Task requirements
Set down the following lines word for word, leaving out the pictures.

------------------------------------

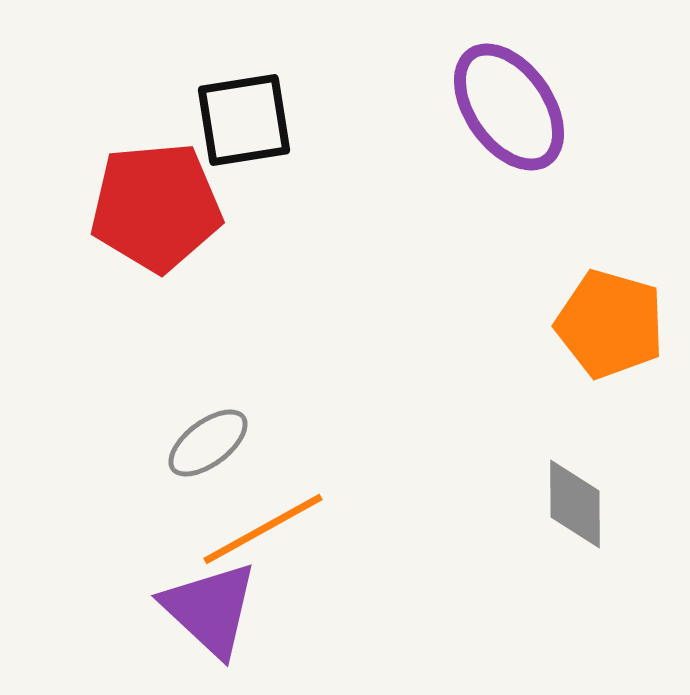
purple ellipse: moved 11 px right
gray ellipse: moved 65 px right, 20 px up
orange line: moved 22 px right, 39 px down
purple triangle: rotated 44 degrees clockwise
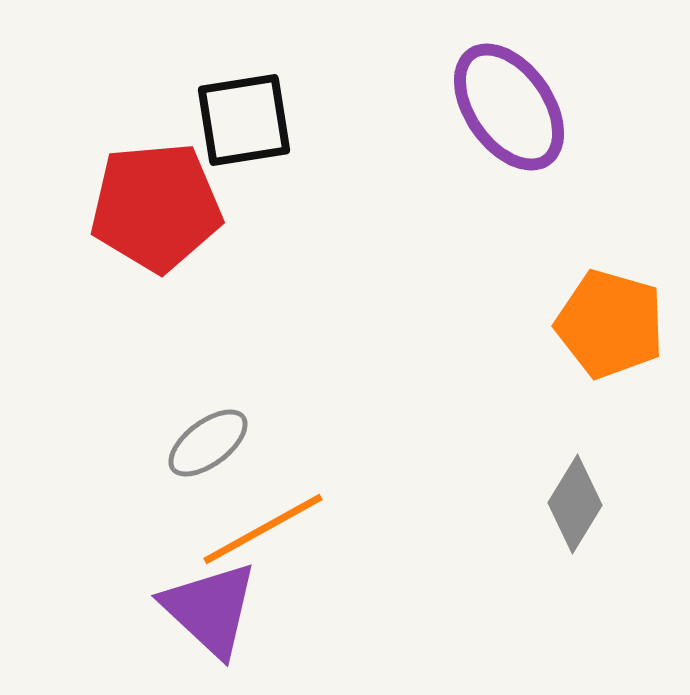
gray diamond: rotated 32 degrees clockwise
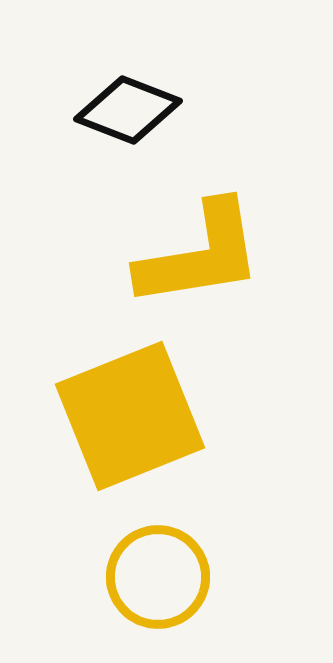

------------------------------------

Full output
purple ellipse: moved 11 px right
gray ellipse: moved 65 px right, 20 px up
orange line: moved 22 px right, 39 px down
purple triangle: rotated 44 degrees clockwise
gray diamond: rotated 32 degrees clockwise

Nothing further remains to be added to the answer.